### Task to carry out
Whenever a line in the material below contains "yellow", copy that line.
== == ==
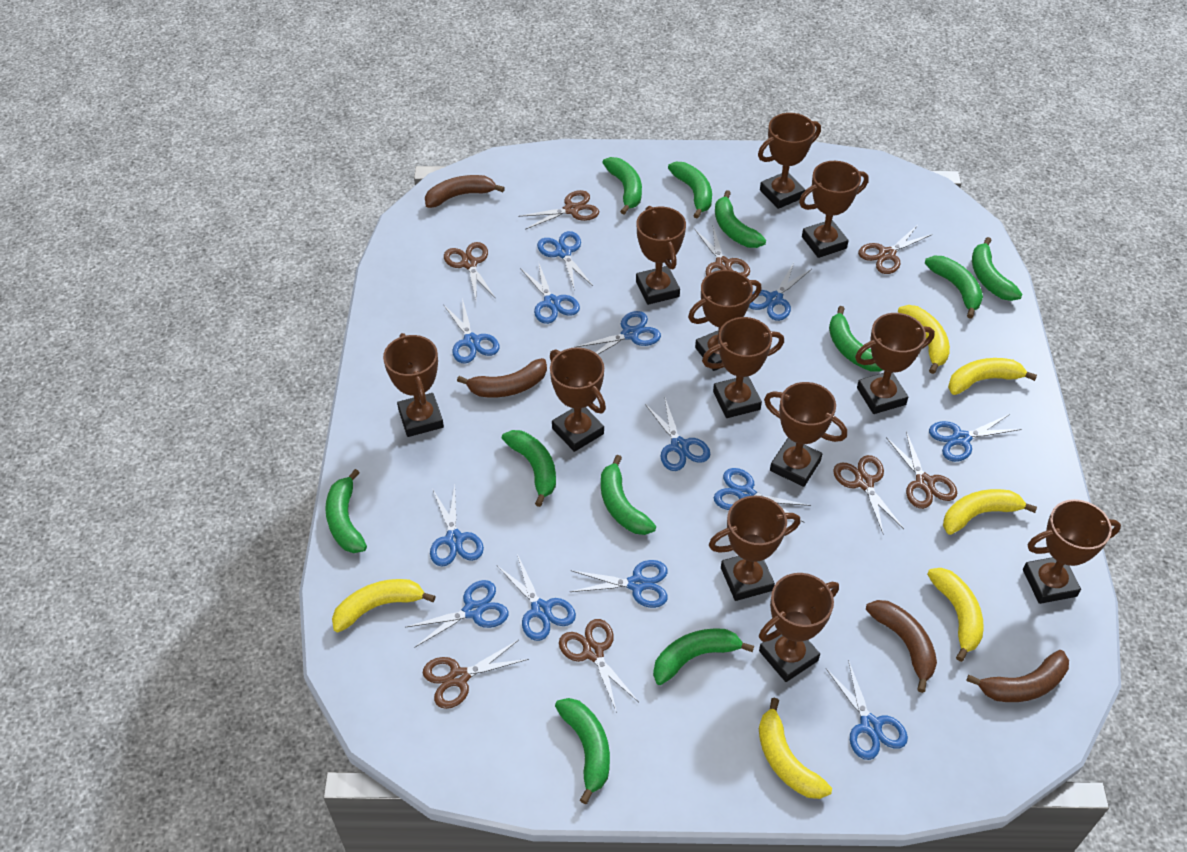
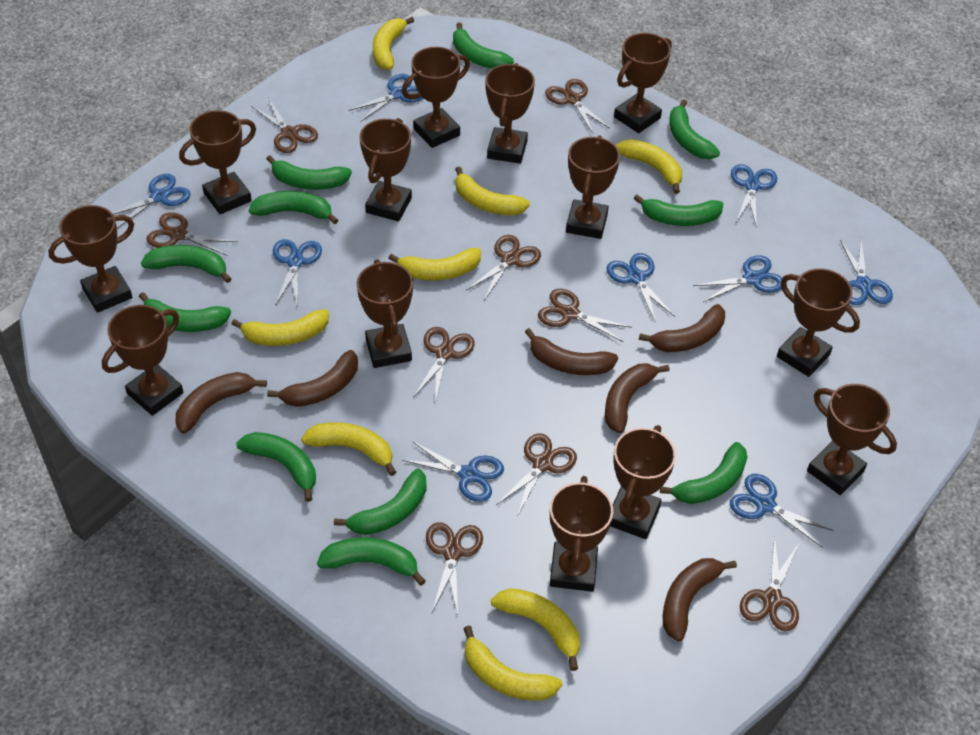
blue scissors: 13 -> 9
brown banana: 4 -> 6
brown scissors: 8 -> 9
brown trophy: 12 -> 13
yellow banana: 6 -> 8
== == ==
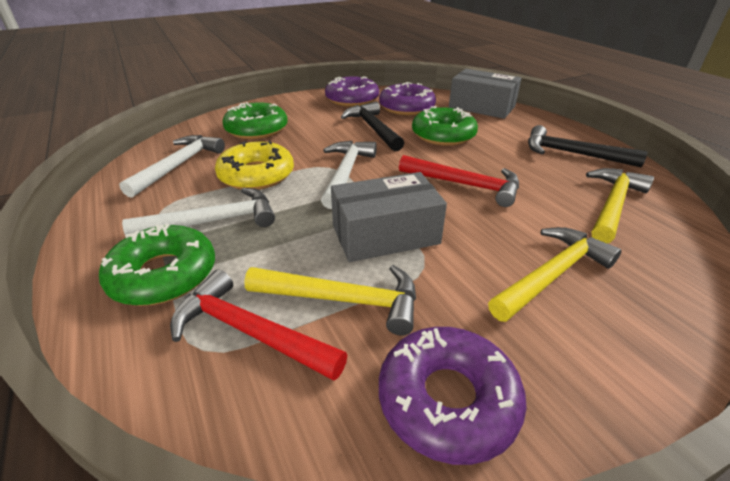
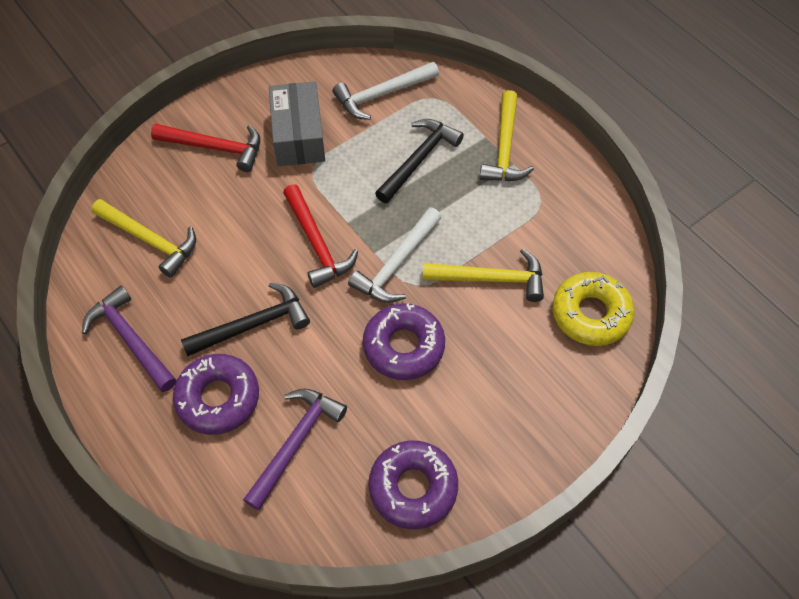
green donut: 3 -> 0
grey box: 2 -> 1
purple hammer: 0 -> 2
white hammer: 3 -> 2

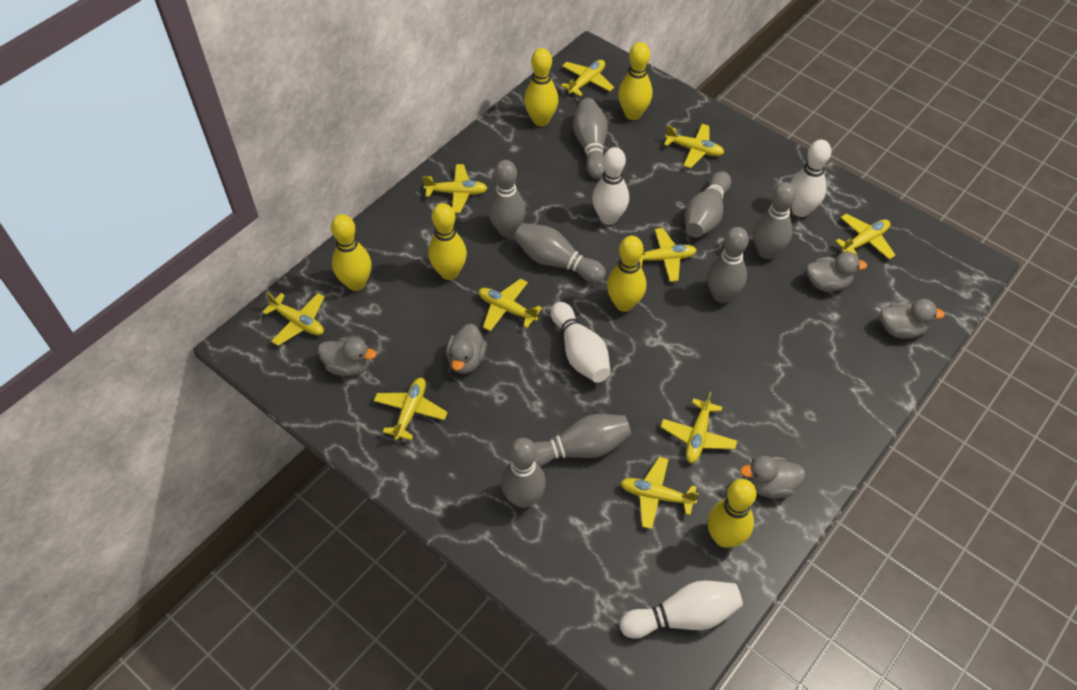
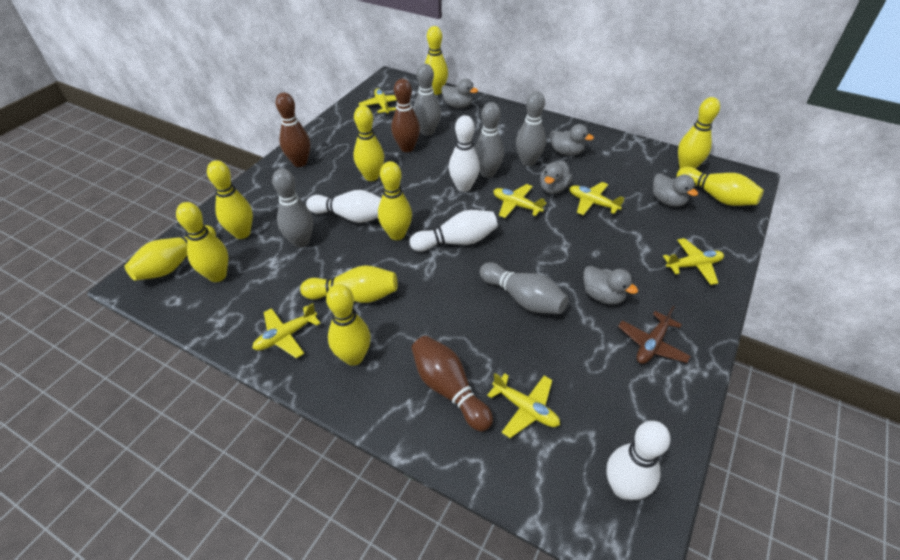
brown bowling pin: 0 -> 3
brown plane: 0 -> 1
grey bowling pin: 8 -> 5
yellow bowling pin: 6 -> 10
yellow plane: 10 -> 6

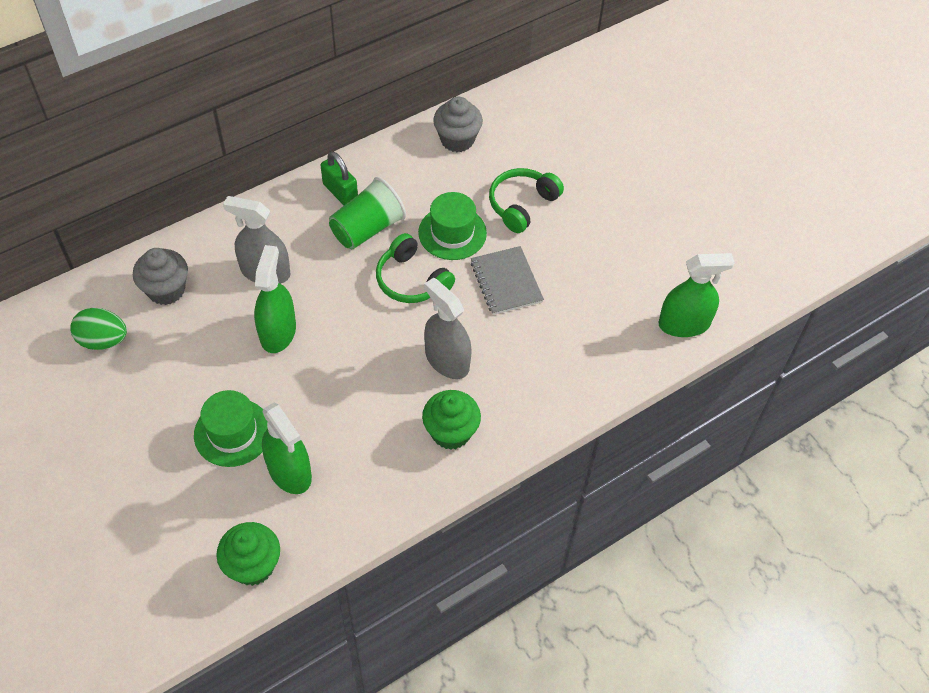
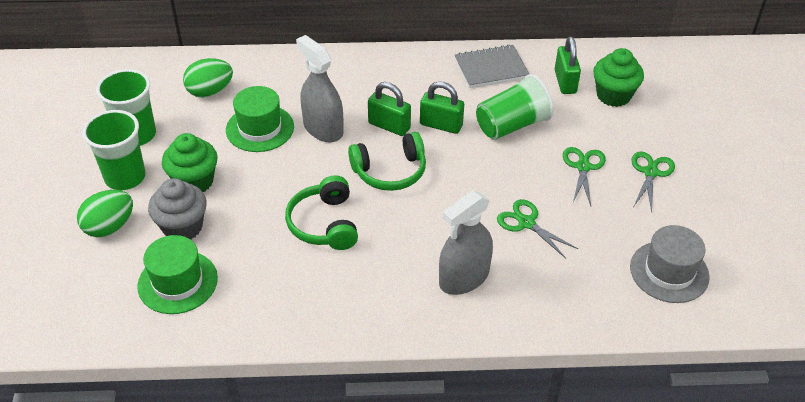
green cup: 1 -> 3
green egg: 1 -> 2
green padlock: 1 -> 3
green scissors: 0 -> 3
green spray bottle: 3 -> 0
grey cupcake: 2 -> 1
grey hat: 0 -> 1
== == ==
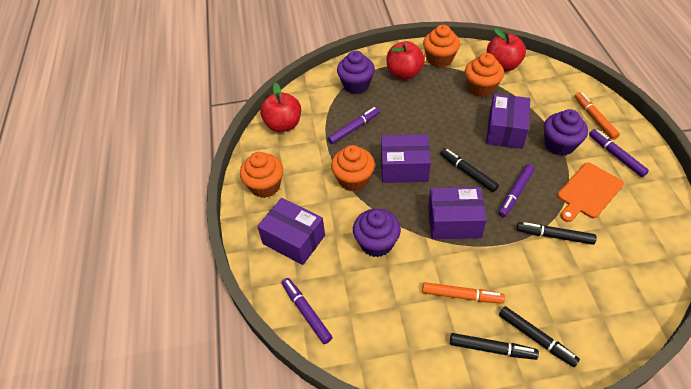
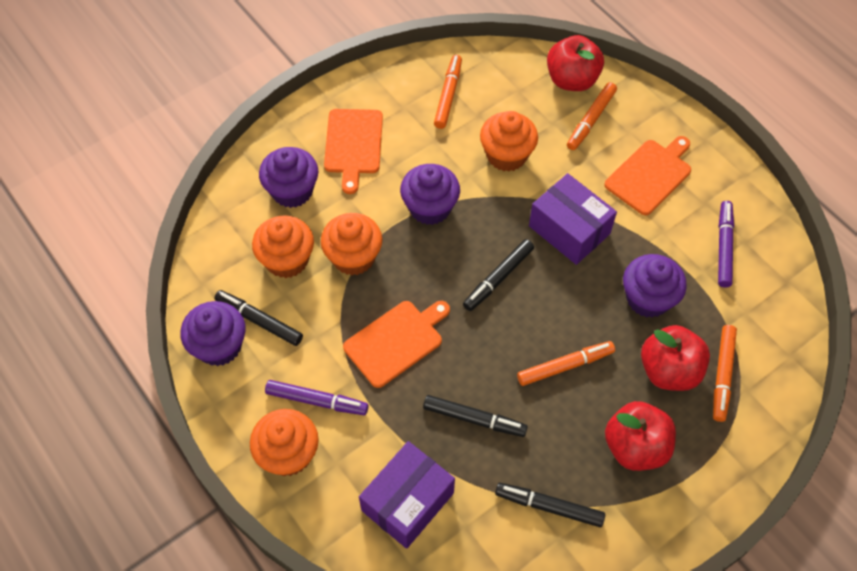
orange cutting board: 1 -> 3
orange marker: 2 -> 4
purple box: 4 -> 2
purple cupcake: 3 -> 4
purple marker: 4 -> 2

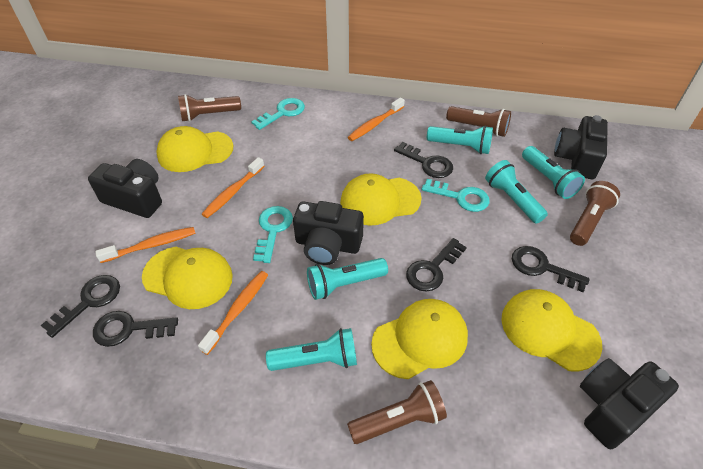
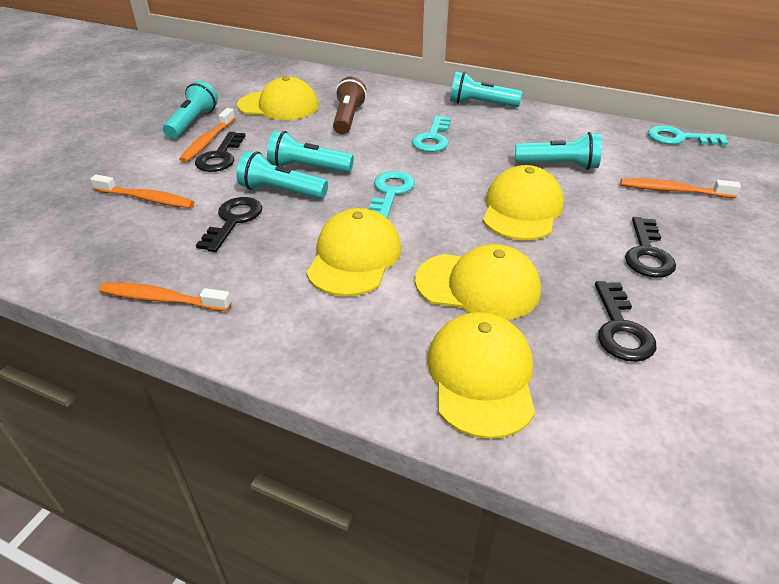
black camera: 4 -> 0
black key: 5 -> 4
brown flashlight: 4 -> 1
== == ==
### Worked solution
yellow banana: 6 -> 8
yellow bowling pin: 6 -> 10
yellow plane: 10 -> 6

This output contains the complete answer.